All records are to be restated exactly, each line as it reads.
━━ THE DATA ━━
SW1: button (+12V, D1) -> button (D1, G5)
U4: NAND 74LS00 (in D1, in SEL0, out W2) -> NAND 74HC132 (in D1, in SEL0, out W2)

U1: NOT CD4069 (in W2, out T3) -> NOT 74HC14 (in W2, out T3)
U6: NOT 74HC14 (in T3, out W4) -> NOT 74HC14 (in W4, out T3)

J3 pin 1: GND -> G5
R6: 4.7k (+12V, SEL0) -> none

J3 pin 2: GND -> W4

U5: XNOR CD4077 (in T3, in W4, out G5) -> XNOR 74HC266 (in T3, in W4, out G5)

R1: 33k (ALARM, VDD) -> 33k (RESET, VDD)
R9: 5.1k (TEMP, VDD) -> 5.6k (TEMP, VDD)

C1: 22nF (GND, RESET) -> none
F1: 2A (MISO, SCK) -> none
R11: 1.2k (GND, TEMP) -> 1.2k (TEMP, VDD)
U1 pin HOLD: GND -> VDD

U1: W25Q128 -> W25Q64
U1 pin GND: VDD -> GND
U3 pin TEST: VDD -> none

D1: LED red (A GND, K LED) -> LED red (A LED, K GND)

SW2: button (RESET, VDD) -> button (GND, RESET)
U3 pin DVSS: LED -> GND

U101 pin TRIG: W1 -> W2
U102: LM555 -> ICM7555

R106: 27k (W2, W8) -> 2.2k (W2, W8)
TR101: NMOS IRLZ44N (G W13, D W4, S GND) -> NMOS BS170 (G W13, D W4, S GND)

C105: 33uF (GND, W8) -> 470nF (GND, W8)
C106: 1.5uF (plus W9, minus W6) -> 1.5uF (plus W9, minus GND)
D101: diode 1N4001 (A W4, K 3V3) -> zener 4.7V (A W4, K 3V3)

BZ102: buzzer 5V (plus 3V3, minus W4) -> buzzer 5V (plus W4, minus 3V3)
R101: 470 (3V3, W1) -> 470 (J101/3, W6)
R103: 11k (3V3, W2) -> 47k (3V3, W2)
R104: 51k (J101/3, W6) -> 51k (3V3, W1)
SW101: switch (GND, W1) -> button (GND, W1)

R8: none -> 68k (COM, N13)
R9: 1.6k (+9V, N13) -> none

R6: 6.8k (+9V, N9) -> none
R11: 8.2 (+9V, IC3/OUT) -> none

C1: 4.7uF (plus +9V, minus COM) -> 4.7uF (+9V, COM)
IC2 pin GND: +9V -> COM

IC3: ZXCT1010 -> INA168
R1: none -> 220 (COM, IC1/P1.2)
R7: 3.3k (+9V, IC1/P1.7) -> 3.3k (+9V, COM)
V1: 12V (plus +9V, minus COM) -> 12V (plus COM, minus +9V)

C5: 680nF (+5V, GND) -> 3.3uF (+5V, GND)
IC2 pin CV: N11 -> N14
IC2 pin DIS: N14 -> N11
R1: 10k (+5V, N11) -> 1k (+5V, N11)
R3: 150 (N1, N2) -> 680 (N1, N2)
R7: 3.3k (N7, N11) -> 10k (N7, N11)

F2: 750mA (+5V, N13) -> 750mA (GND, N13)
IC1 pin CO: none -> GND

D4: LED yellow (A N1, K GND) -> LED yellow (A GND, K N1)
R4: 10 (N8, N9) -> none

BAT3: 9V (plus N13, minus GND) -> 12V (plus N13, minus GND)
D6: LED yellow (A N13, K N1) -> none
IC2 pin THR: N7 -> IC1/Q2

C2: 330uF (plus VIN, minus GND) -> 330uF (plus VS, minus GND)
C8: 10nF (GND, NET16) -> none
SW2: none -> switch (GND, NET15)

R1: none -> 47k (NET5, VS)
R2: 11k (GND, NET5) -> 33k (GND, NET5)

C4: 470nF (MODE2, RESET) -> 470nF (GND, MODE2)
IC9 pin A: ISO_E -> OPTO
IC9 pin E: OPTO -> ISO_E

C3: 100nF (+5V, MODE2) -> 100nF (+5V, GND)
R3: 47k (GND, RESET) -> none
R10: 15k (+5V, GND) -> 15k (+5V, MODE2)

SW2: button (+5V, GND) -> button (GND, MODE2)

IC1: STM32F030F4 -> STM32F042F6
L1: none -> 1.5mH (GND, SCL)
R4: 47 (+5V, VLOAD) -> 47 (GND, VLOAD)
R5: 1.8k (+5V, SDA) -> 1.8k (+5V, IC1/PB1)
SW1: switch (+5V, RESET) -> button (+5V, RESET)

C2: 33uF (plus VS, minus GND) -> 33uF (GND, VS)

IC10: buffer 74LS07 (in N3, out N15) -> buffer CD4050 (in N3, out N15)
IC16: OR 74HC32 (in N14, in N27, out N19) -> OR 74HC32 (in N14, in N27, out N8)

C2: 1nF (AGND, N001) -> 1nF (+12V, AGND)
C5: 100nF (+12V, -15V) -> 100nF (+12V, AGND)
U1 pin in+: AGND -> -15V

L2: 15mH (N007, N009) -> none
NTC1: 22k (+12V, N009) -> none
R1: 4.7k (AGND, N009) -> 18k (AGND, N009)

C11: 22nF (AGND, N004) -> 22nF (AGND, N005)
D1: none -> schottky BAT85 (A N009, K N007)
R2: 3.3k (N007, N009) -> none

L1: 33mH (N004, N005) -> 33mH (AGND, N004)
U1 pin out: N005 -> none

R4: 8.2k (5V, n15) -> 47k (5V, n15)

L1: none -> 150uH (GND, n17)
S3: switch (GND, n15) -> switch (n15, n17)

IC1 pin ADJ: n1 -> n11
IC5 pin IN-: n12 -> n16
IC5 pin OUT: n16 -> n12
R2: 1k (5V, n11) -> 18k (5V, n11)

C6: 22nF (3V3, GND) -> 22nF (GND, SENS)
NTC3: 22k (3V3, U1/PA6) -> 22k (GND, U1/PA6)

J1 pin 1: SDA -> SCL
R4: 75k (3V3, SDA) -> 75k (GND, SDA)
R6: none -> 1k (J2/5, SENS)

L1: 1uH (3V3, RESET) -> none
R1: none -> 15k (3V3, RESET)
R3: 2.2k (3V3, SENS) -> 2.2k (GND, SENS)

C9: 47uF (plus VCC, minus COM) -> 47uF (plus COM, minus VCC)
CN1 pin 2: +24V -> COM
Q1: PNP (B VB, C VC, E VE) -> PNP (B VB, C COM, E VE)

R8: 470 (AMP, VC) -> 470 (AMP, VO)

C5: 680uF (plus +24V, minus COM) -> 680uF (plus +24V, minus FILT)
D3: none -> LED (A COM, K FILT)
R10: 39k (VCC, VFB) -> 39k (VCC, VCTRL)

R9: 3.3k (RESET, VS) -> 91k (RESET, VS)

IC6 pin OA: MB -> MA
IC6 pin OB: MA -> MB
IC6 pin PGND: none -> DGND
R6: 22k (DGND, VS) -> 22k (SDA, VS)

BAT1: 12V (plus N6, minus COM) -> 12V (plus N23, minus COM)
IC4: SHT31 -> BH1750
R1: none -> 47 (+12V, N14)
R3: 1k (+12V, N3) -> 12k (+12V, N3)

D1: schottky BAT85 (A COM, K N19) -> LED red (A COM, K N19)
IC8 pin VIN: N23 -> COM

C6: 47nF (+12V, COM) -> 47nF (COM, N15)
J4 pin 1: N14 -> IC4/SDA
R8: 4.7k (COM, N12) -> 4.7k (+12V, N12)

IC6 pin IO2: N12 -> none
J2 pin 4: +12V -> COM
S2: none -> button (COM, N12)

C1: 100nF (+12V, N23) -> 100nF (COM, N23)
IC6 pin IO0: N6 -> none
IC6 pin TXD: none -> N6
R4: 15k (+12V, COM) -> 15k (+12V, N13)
━━━
OUTPUT BELOW:
SW1: button (+12V, D1) -> button (D1, G5)
U4: NAND 74LS00 (in D1, in SEL0, out W2) -> NAND 74HC132 (in D1, in SEL0, out W2)

U1: NOT CD4069 (in W2, out T3) -> NOT 74HC14 (in W2, out T3)
U6: NOT 74HC14 (in T3, out W4) -> NOT 74HC14 (in W4, out T3)

J3 pin 1: GND -> G5
R6: 4.7k (+12V, SEL0) -> none

J3 pin 2: GND -> W4

U5: XNOR CD4077 (in T3, in W4, out G5) -> XNOR 74HC266 (in T3, in W4, out G5)

R1: 33k (ALARM, VDD) -> 33k (RESET, VDD)
R9: 5.1k (TEMP, VDD) -> 5.6k (TEMP, VDD)

C1: 22nF (GND, RESET) -> none
F1: 2A (MISO, SCK) -> none
R11: 1.2k (GND, TEMP) -> 1.2k (TEMP, VDD)
U1 pin HOLD: GND -> VDD

U1: W25Q128 -> W25Q64
U1 pin GND: VDD -> GND
U3 pin TEST: VDD -> none

D1: LED red (A GND, K LED) -> LED red (A LED, K GND)

SW2: button (RESET, VDD) -> button (GND, RESET)
U3 pin DVSS: LED -> GND

U101 pin TRIG: W1 -> W2
U102: LM555 -> ICM7555

R106: 27k (W2, W8) -> 2.2k (W2, W8)
TR101: NMOS IRLZ44N (G W13, D W4, S GND) -> NMOS BS170 (G W13, D W4, S GND)

C105: 33uF (GND, W8) -> 470nF (GND, W8)
C106: 1.5uF (plus W9, minus W6) -> 1.5uF (plus W9, minus GND)
D101: diode 1N4001 (A W4, K 3V3) -> zener 4.7V (A W4, K 3V3)

BZ102: buzzer 5V (plus 3V3, minus W4) -> buzzer 5V (plus W4, minus 3V3)
R101: 470 (3V3, W1) -> 470 (J101/3, W6)
R103: 11k (3V3, W2) -> 47k (3V3, W2)
R104: 51k (J101/3, W6) -> 51k (3V3, W1)
SW101: switch (GND, W1) -> button (GND, W1)

R8: none -> 68k (COM, N13)
R9: 1.6k (+9V, N13) -> none

R6: 6.8k (+9V, N9) -> none
R11: 8.2 (+9V, IC3/OUT) -> none

C1: 4.7uF (plus +9V, minus COM) -> 4.7uF (+9V, COM)
IC2 pin GND: +9V -> COM

IC3: ZXCT1010 -> INA168
R1: none -> 220 (COM, IC1/P1.2)
R7: 3.3k (+9V, IC1/P1.7) -> 3.3k (+9V, COM)
V1: 12V (plus +9V, minus COM) -> 12V (plus COM, minus +9V)

C5: 680nF (+5V, GND) -> 3.3uF (+5V, GND)
IC2 pin CV: N11 -> N14
IC2 pin DIS: N14 -> N11
R1: 10k (+5V, N11) -> 1k (+5V, N11)
R3: 150 (N1, N2) -> 680 (N1, N2)
R7: 3.3k (N7, N11) -> 10k (N7, N11)

F2: 750mA (+5V, N13) -> 750mA (GND, N13)
IC1 pin CO: none -> GND

D4: LED yellow (A N1, K GND) -> LED yellow (A GND, K N1)
R4: 10 (N8, N9) -> none

BAT3: 9V (plus N13, minus GND) -> 12V (plus N13, minus GND)
D6: LED yellow (A N13, K N1) -> none
IC2 pin THR: N7 -> IC1/Q2

C2: 330uF (plus VIN, minus GND) -> 330uF (plus VS, minus GND)
C8: 10nF (GND, NET16) -> none
SW2: none -> switch (GND, NET15)

R1: none -> 47k (NET5, VS)
R2: 11k (GND, NET5) -> 33k (GND, NET5)

C4: 470nF (MODE2, RESET) -> 470nF (GND, MODE2)
IC9 pin A: ISO_E -> OPTO
IC9 pin E: OPTO -> ISO_E

C3: 100nF (+5V, MODE2) -> 100nF (+5V, GND)
R3: 47k (GND, RESET) -> none
R10: 15k (+5V, GND) -> 15k (+5V, MODE2)

SW2: button (+5V, GND) -> button (GND, MODE2)

IC1: STM32F030F4 -> STM32F042F6
L1: none -> 1.5mH (GND, SCL)
R4: 47 (+5V, VLOAD) -> 47 (GND, VLOAD)
R5: 1.8k (+5V, SDA) -> 1.8k (+5V, IC1/PB1)
SW1: switch (+5V, RESET) -> button (+5V, RESET)

C2: 33uF (plus VS, minus GND) -> 33uF (GND, VS)

IC10: buffer 74LS07 (in N3, out N15) -> buffer CD4050 (in N3, out N15)
IC16: OR 74HC32 (in N14, in N27, out N19) -> OR 74HC32 (in N14, in N27, out N8)

C2: 1nF (AGND, N001) -> 1nF (+12V, AGND)
C5: 100nF (+12V, -15V) -> 100nF (+12V, AGND)
U1 pin in+: AGND -> -15V

L2: 15mH (N007, N009) -> none
NTC1: 22k (+12V, N009) -> none
R1: 4.7k (AGND, N009) -> 18k (AGND, N009)

C11: 22nF (AGND, N004) -> 22nF (AGND, N005)
D1: none -> schottky BAT85 (A N009, K N007)
R2: 3.3k (N007, N009) -> none

L1: 33mH (N004, N005) -> 33mH (AGND, N004)
U1 pin out: N005 -> none

R4: 8.2k (5V, n15) -> 47k (5V, n15)

L1: none -> 150uH (GND, n17)
S3: switch (GND, n15) -> switch (n15, n17)

IC1 pin ADJ: n1 -> n11
IC5 pin IN-: n12 -> n16
IC5 pin OUT: n16 -> n12
R2: 1k (5V, n11) -> 18k (5V, n11)

C6: 22nF (3V3, GND) -> 22nF (GND, SENS)
NTC3: 22k (3V3, U1/PA6) -> 22k (GND, U1/PA6)

J1 pin 1: SDA -> SCL
R4: 75k (3V3, SDA) -> 75k (GND, SDA)
R6: none -> 1k (J2/5, SENS)

L1: 1uH (3V3, RESET) -> none
R1: none -> 15k (3V3, RESET)
R3: 2.2k (3V3, SENS) -> 2.2k (GND, SENS)

C9: 47uF (plus VCC, minus COM) -> 47uF (plus COM, minus VCC)
CN1 pin 2: +24V -> COM
Q1: PNP (B VB, C VC, E VE) -> PNP (B VB, C COM, E VE)

R8: 470 (AMP, VC) -> 470 (AMP, VO)

C5: 680uF (plus +24V, minus COM) -> 680uF (plus +24V, minus FILT)
D3: none -> LED (A COM, K FILT)
R10: 39k (VCC, VFB) -> 39k (VCC, VCTRL)

R9: 3.3k (RESET, VS) -> 91k (RESET, VS)

IC6 pin OA: MB -> MA
IC6 pin OB: MA -> MB
IC6 pin PGND: none -> DGND
R6: 22k (DGND, VS) -> 22k (SDA, VS)

BAT1: 12V (plus N6, minus COM) -> 12V (plus N23, minus COM)
IC4: SHT31 -> BH1750
R1: none -> 47 (+12V, N14)
R3: 1k (+12V, N3) -> 12k (+12V, N3)

D1: schottky BAT85 (A COM, K N19) -> LED red (A COM, K N19)
IC8 pin VIN: N23 -> COM

C6: 47nF (+12V, COM) -> 47nF (COM, N15)
J4 pin 1: N14 -> IC4/SDA
R8: 4.7k (COM, N12) -> 4.7k (+12V, N12)

IC6 pin IO2: N12 -> none
J2 pin 4: +12V -> COM
S2: none -> button (COM, N12)

C1: 100nF (+12V, N23) -> 100nF (COM, N23)
IC6 pin IO0: N6 -> none
IC6 pin TXD: none -> N6
R4: 15k (+12V, COM) -> 15k (+12V, N13)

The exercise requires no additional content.